─── Data supplied ───

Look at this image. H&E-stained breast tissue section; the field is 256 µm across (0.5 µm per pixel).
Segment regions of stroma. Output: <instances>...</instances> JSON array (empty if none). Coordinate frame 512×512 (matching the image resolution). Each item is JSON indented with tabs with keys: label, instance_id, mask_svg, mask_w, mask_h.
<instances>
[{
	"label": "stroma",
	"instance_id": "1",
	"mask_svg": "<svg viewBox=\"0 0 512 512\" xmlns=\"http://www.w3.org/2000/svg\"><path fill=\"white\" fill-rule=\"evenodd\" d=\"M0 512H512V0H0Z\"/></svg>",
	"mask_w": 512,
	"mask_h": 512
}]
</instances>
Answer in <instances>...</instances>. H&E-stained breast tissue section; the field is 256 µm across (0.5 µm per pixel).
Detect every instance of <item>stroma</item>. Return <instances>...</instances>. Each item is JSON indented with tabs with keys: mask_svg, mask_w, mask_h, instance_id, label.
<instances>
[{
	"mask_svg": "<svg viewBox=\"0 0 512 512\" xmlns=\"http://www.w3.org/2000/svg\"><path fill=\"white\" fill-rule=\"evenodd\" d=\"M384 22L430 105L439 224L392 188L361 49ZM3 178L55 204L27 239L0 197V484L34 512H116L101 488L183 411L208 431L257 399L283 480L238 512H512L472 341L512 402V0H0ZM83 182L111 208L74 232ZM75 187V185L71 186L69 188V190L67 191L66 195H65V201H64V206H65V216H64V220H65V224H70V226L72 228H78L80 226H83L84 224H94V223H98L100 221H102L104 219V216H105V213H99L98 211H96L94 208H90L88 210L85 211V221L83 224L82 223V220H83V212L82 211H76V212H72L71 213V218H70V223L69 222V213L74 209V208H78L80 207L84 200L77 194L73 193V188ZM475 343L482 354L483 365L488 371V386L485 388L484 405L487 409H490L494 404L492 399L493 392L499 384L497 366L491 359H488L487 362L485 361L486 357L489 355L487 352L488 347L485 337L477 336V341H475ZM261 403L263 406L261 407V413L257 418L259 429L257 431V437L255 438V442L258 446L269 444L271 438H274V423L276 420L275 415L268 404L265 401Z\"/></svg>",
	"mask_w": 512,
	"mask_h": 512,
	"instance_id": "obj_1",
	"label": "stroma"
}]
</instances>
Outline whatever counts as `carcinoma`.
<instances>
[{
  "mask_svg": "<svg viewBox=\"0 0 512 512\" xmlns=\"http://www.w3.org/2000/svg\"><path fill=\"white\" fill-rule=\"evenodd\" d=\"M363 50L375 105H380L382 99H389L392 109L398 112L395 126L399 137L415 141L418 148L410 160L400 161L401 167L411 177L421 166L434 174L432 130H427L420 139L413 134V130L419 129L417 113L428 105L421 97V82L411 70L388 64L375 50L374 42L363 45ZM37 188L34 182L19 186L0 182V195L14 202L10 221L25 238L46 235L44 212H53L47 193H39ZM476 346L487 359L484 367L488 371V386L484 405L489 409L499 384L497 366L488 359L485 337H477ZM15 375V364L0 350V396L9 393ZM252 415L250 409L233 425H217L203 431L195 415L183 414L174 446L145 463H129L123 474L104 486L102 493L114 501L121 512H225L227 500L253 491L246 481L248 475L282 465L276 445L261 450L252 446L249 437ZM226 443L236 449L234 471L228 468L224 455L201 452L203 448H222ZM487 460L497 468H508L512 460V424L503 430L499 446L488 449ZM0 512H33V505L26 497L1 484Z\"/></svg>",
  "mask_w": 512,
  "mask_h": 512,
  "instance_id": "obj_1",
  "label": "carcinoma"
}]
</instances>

───

Retype each record exactly, leaving nothing out.

* Expected answer *
Look at this image. H&E-stained breast tissue section; the field is 256 µm across (0.5 µm per pixel).
Segment regions of stroma. Output: <instances>...</instances> JSON array (empty if none). Coordinate frame 512×512 (matching the image resolution). Each item is JSON indented with tabs with keys: label, instance_id, mask_svg, mask_w, mask_h.
<instances>
[{
	"label": "stroma",
	"instance_id": "1",
	"mask_svg": "<svg viewBox=\"0 0 512 512\" xmlns=\"http://www.w3.org/2000/svg\"><path fill=\"white\" fill-rule=\"evenodd\" d=\"M0 512H512V0H0Z\"/></svg>",
	"mask_w": 512,
	"mask_h": 512
}]
</instances>
Answer in <instances>...</instances>. H&E-stained breast tissue section; the field is 256 µm across (0.5 µm per pixel).
Detect every instance of <item>stroma</item>. Return <instances>...</instances>. Each item is JSON indented with tabs with keys: mask_svg, mask_w, mask_h, instance_id, label.
<instances>
[{
	"mask_svg": "<svg viewBox=\"0 0 512 512\" xmlns=\"http://www.w3.org/2000/svg\"><path fill=\"white\" fill-rule=\"evenodd\" d=\"M384 22L430 105L439 224L392 188L361 49ZM3 178L55 204L27 239L0 197V484L34 512H116L101 488L183 411L208 431L257 399L283 480L238 512H512L472 341L512 402V0H0ZM83 182L111 208L74 232ZM75 187V185L71 186L69 188V190L67 191L66 195H65V201H64V206H65V216H64V220H65V224H70V226L72 228H78L80 226H83L84 224H94V223H98L100 221H102L104 219V216H105V213H99L98 211H96L94 208H90L88 210L85 211V221L83 224L82 223V220H83V212L82 211H76V212H72L71 213V218H70V223L69 222V213L74 209V208H78L80 207L84 200L77 194L73 193V188ZM475 343L482 354L483 365L488 371V386L485 388L484 405L487 409H490L494 404L492 399L493 392L499 384L497 366L491 359H488L487 362L485 361L486 357L489 355L487 352L488 347L485 337L477 336V341H475ZM261 403L263 406L261 407V413L257 418L259 429L257 431V437L255 438V442L258 446L269 444L271 438H274V423L276 420L275 415L268 404L265 401Z\"/></svg>",
	"mask_w": 512,
	"mask_h": 512,
	"instance_id": "obj_1",
	"label": "stroma"
}]
</instances>
Outline whatever counts as `carcinoma`.
<instances>
[{
  "mask_svg": "<svg viewBox=\"0 0 512 512\" xmlns=\"http://www.w3.org/2000/svg\"><path fill=\"white\" fill-rule=\"evenodd\" d=\"M363 50L375 105H380L382 99H389L392 109L398 112L395 126L399 137L415 141L418 148L410 160L400 161L401 167L411 177L421 166L434 174L432 130H427L420 139L413 134V130L419 129L417 113L428 105L421 97V82L411 70L388 64L375 50L374 42L363 45ZM37 188L34 182L19 186L0 182V195L14 202L10 221L25 238L46 235L44 212H53L47 193H39ZM476 346L487 359L484 367L488 371V386L484 405L489 409L499 384L497 366L488 359L485 337H477ZM15 375V364L0 350V396L9 393ZM252 415L250 409L233 425H217L203 431L195 415L183 414L174 446L145 463H129L123 474L104 486L102 493L114 501L121 512H225L227 500L253 491L246 481L248 475L282 465L276 445L261 450L252 446L249 437ZM226 443L236 449L234 471L228 468L224 455L201 452L203 448H222ZM487 460L497 468H508L512 460V424L503 430L499 446L488 449ZM0 512H33V505L26 497L1 484Z\"/></svg>",
  "mask_w": 512,
  "mask_h": 512,
  "instance_id": "obj_1",
  "label": "carcinoma"
}]
</instances>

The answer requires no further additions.